◆ **INSTRUCTION**
A single number is the whole answer: the count of lines in the records where "objects" occurs.

◆ **DATA SHOWN**
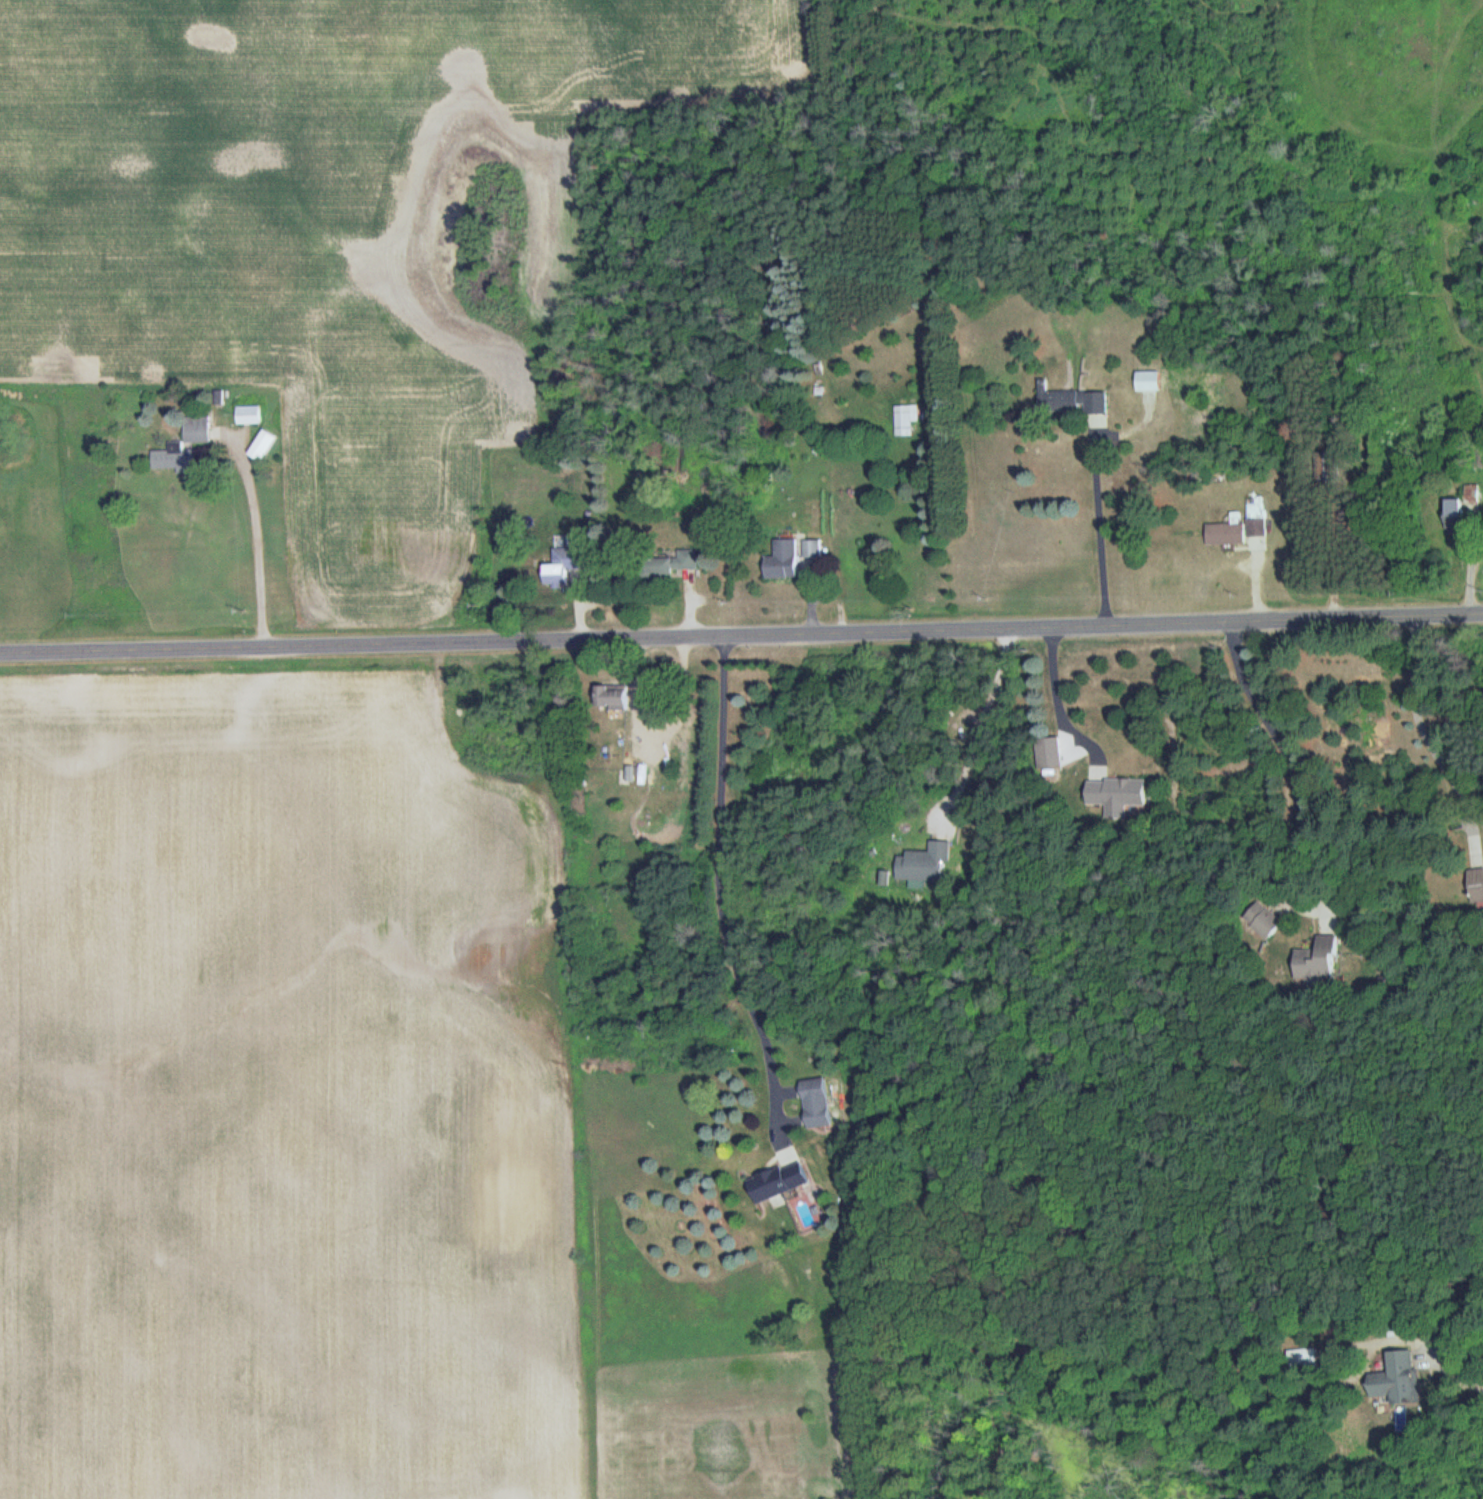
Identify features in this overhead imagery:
building: (1148, 381)
building: (1073, 403)
building: (248, 415)
building: (905, 420)
building: (262, 446)
building: (183, 447)
building: (1460, 505)
road: (1100, 518)
building: (1239, 526)
road: (257, 535)
building: (812, 555)
building: (783, 560)
building: (565, 564)
building: (667, 565)
road: (741, 631)
building: (612, 697)
road: (1059, 708)
road: (978, 730)
road: (1428, 738)
road: (1286, 756)
building: (1116, 795)
building: (924, 865)
building: (1476, 886)
road: (721, 891)
building: (1263, 921)
building: (1317, 963)
building: (816, 1103)
building: (777, 1182)
building: (806, 1213)
road: (1460, 1374)
building: (1397, 1380)

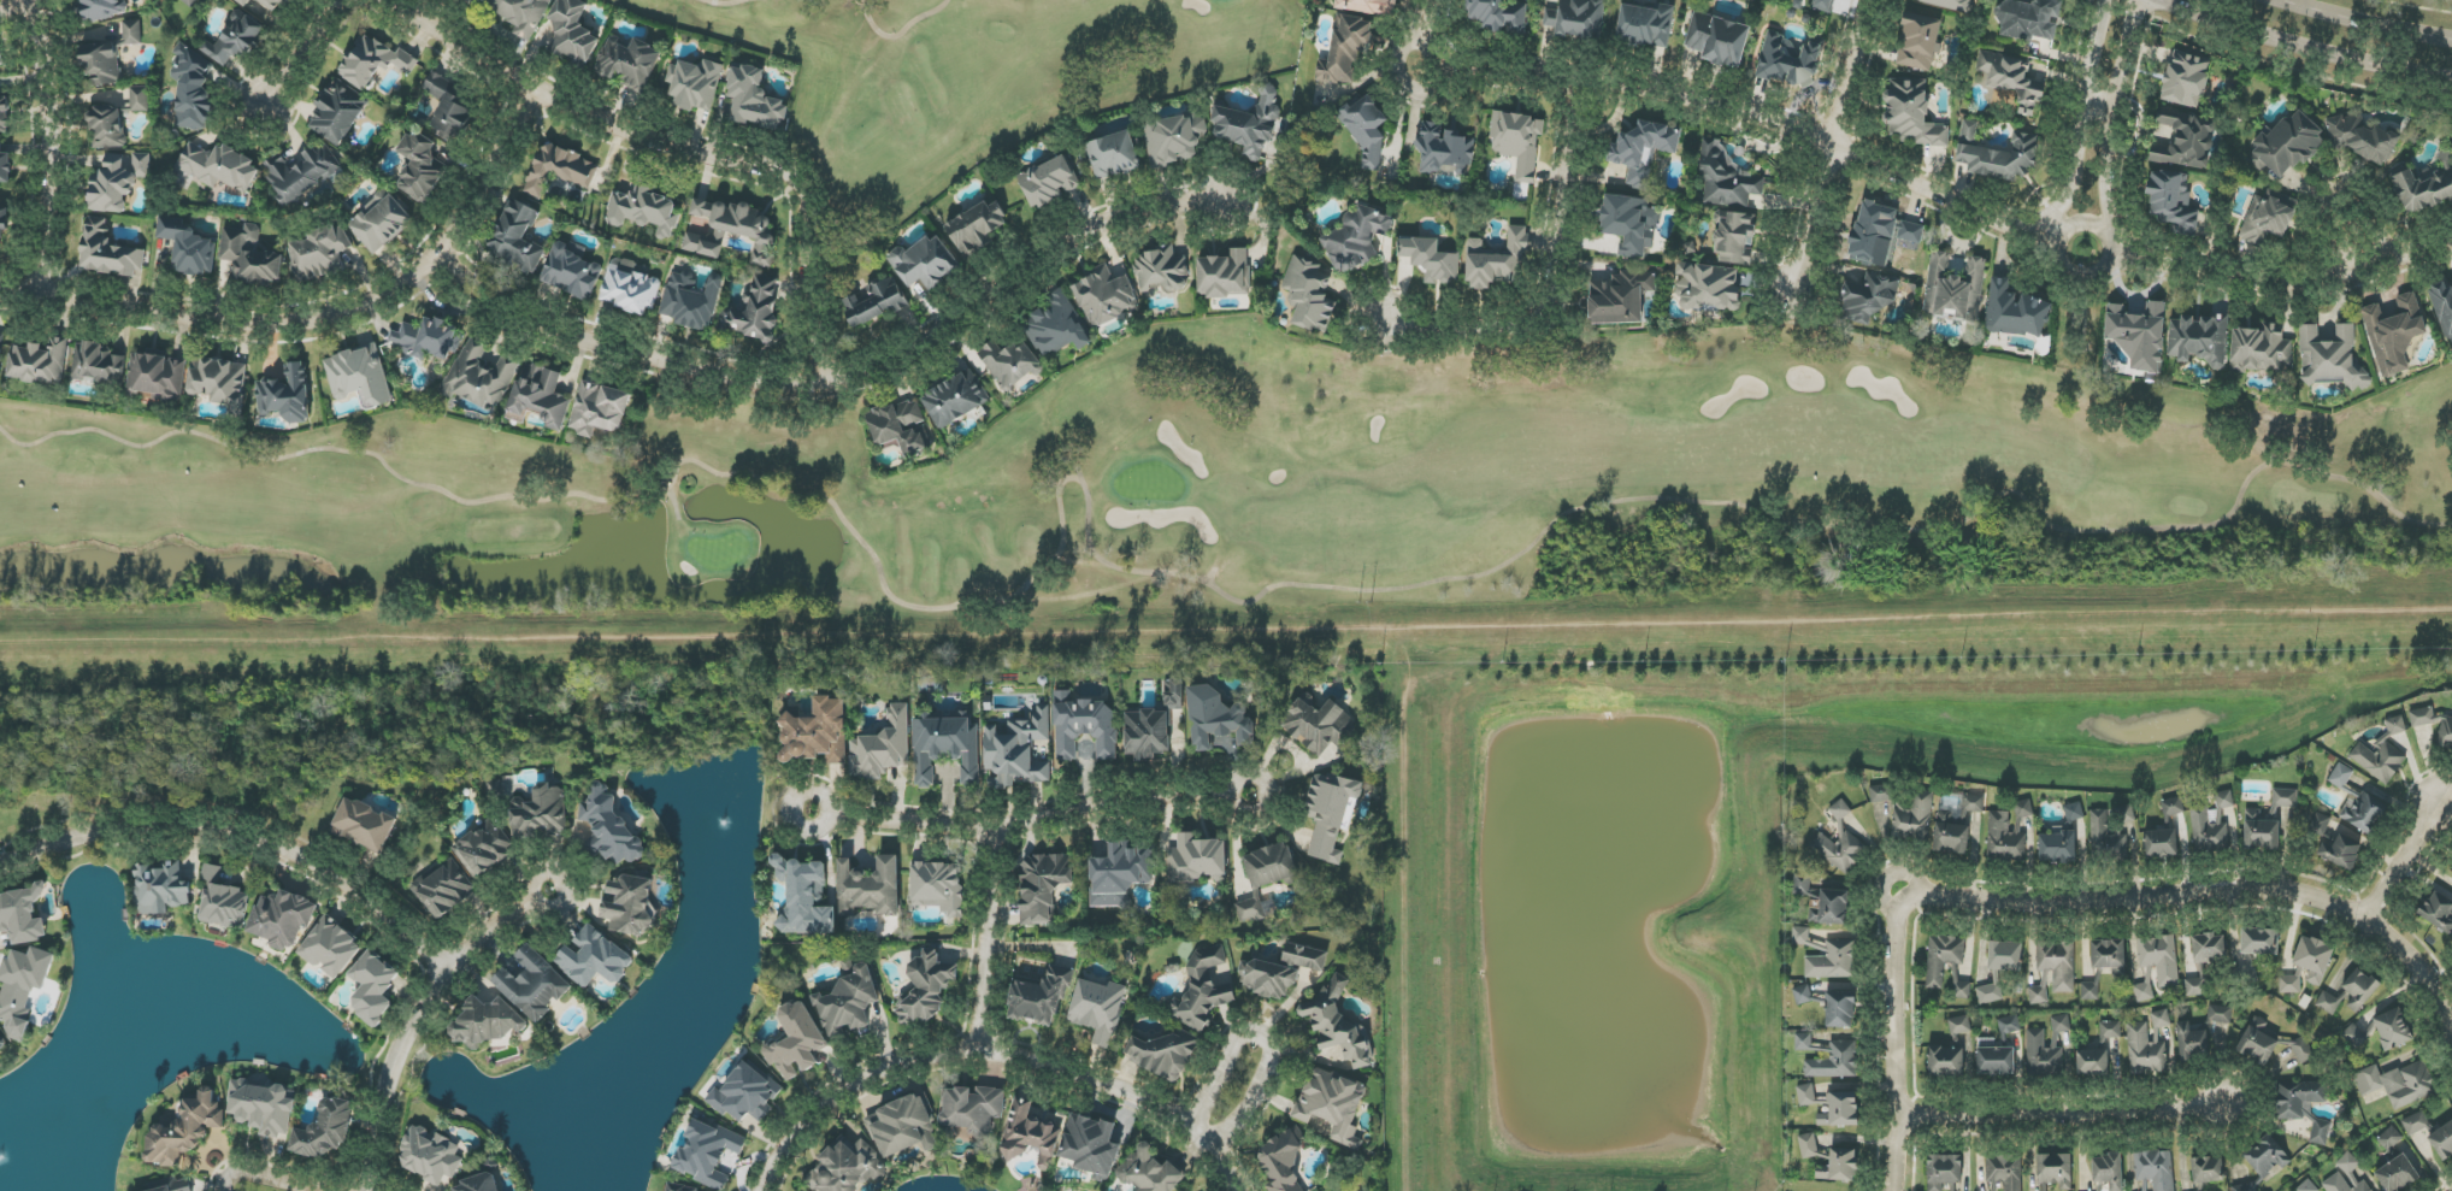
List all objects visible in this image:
building: (191, 2)
building: (243, 2)
building: (476, 2)
building: (1950, 4)
building: (274, 5)
building: (1823, 5)
building: (1368, 6)
building: (102, 9)
building: (521, 14)
building: (1496, 15)
road: (1431, 19)
building: (1576, 20)
building: (2028, 20)
road: (2367, 20)
building: (1646, 25)
building: (132, 32)
building: (573, 33)
building: (235, 39)
building: (1718, 39)
building: (1919, 42)
road: (2312, 43)
building: (1345, 51)
road: (300, 52)
building: (1785, 60)
building: (375, 61)
building: (628, 62)
building: (102, 64)
park: (970, 79)
building: (2186, 79)
building: (2014, 81)
building: (695, 84)
building: (193, 89)
road: (2105, 96)
building: (138, 99)
building: (754, 99)
road: (2118, 105)
building: (449, 106)
road: (2090, 106)
building: (339, 111)
road: (1747, 114)
building: (4, 115)
building: (1913, 115)
building: (1249, 124)
building: (107, 127)
building: (1366, 130)
building: (2361, 138)
building: (1174, 139)
building: (2185, 140)
building: (1518, 142)
building: (2287, 145)
road: (54, 146)
road: (675, 146)
road: (1832, 148)
building: (1445, 150)
building: (1643, 151)
building: (1113, 155)
building: (1997, 155)
building: (219, 167)
building: (419, 167)
building: (5, 168)
building: (560, 169)
building: (302, 173)
building: (1727, 180)
building: (117, 182)
building: (1049, 182)
building: (2424, 188)
building: (2173, 202)
road: (2381, 205)
building: (644, 208)
road: (2110, 217)
building: (2270, 218)
building: (381, 221)
building: (1630, 223)
building: (3, 224)
building: (976, 228)
building: (734, 230)
building: (1872, 231)
building: (1911, 233)
building: (517, 238)
building: (1357, 238)
building: (1735, 239)
building: (189, 247)
building: (109, 252)
building: (319, 252)
building: (250, 255)
road: (2371, 256)
building: (1431, 260)
building: (1497, 262)
building: (925, 263)
building: (572, 270)
building: (1161, 270)
building: (1225, 275)
road: (1551, 277)
road: (2290, 284)
building: (1708, 288)
building: (1954, 289)
building: (629, 290)
building: (1309, 295)
building: (1106, 296)
building: (1621, 297)
building: (1870, 299)
building: (691, 301)
building: (873, 303)
building: (2442, 306)
building: (755, 310)
building: (2016, 312)
road: (319, 319)
building: (1057, 325)
building: (2394, 333)
building: (2139, 335)
building: (428, 339)
building: (2199, 339)
building: (2261, 349)
building: (2330, 357)
building: (40, 362)
building: (98, 364)
building: (1011, 364)
building: (157, 375)
building: (359, 375)
building: (480, 375)
road: (839, 375)
building: (220, 382)
building: (287, 395)
building: (541, 396)
building: (956, 399)
building: (599, 409)
building: (901, 427)
park: (1237, 491)
road: (1084, 630)
building: (1218, 721)
building: (1319, 724)
building: (2395, 725)
building: (2434, 725)
building: (1153, 727)
building: (1086, 728)
building: (817, 732)
building: (882, 747)
building: (946, 748)
building: (1018, 752)
building: (2378, 760)
building: (493, 788)
building: (2356, 802)
road: (1092, 808)
road: (788, 809)
building: (1840, 810)
building: (2171, 810)
building: (1907, 812)
building: (540, 813)
building: (1330, 813)
building: (2268, 821)
building: (364, 825)
building: (2213, 825)
building: (2320, 825)
building: (1957, 826)
building: (609, 828)
building: (2111, 832)
building: (2008, 833)
building: (2065, 839)
road: (239, 840)
building: (2161, 843)
building: (483, 849)
building: (1839, 849)
building: (2340, 852)
building: (1196, 860)
road: (2405, 861)
building: (1271, 866)
building: (1120, 873)
road: (566, 882)
building: (1802, 883)
building: (1043, 886)
building: (870, 887)
building: (938, 887)
building: (161, 889)
building: (445, 890)
road: (2208, 894)
building: (805, 897)
building: (222, 901)
building: (631, 903)
building: (1254, 908)
building: (1830, 908)
building: (2438, 912)
building: (22, 915)
building: (283, 918)
building: (1800, 936)
road: (985, 940)
building: (331, 947)
building: (2209, 948)
building: (2256, 951)
building: (2005, 956)
building: (2109, 956)
building: (594, 958)
building: (2160, 958)
building: (2314, 959)
building: (1833, 961)
building: (1948, 967)
building: (1282, 971)
building: (2054, 971)
building: (2290, 983)
building: (534, 984)
building: (1205, 986)
building: (2146, 986)
building: (23, 987)
building: (374, 987)
building: (2196, 987)
building: (928, 988)
building: (2359, 988)
building: (2089, 992)
building: (1802, 994)
building: (1989, 994)
building: (1041, 997)
building: (2328, 1003)
building: (849, 1004)
building: (1098, 1009)
building: (1840, 1009)
building: (2220, 1014)
building: (2160, 1019)
building: (485, 1024)
building: (1338, 1024)
building: (2060, 1024)
road: (415, 1025)
building: (1959, 1025)
building: (2008, 1025)
building: (2110, 1029)
building: (2392, 1029)
building: (2354, 1037)
road: (1264, 1039)
building: (2192, 1041)
building: (2257, 1041)
building: (796, 1042)
road: (1897, 1044)
building: (2144, 1049)
building: (2302, 1049)
building: (1163, 1054)
building: (2043, 1054)
building: (1842, 1055)
building: (1948, 1059)
building: (1995, 1059)
building: (2093, 1063)
building: (2398, 1084)
road: (847, 1089)
road: (1123, 1092)
building: (746, 1094)
building: (1806, 1095)
building: (2297, 1099)
building: (1332, 1105)
building: (263, 1107)
building: (972, 1108)
building: (1841, 1110)
road: (2063, 1112)
building: (2416, 1123)
building: (905, 1127)
building: (186, 1130)
building: (326, 1130)
building: (2320, 1132)
building: (1031, 1134)
building: (2389, 1139)
building: (2442, 1141)
building: (1808, 1145)
building: (1091, 1146)
building: (707, 1153)
building: (430, 1155)
building: (2267, 1156)
building: (1282, 1161)
building: (1843, 1163)
building: (846, 1167)
building: (2155, 1169)
building: (2207, 1169)
building: (2055, 1170)
building: (1944, 1171)
building: (2005, 1171)
building: (2108, 1171)
building: (1150, 1172)
building: (2397, 1174)
road: (266, 1177)
building: (2347, 1177)
building: (481, 1184)
building: (171, 1185)
building: (2306, 1186)
building: (2198, 1187)
building: (2245, 1187)
building: (679, 1189)

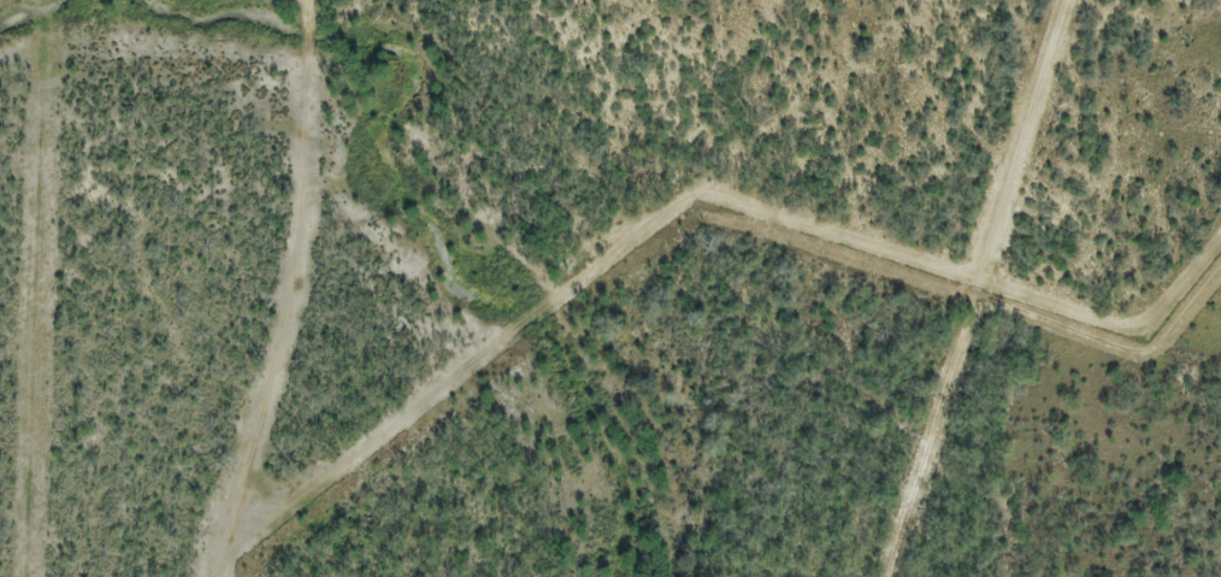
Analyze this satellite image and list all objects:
road: (676, 204)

◆ **YOUR RESPONSE**
2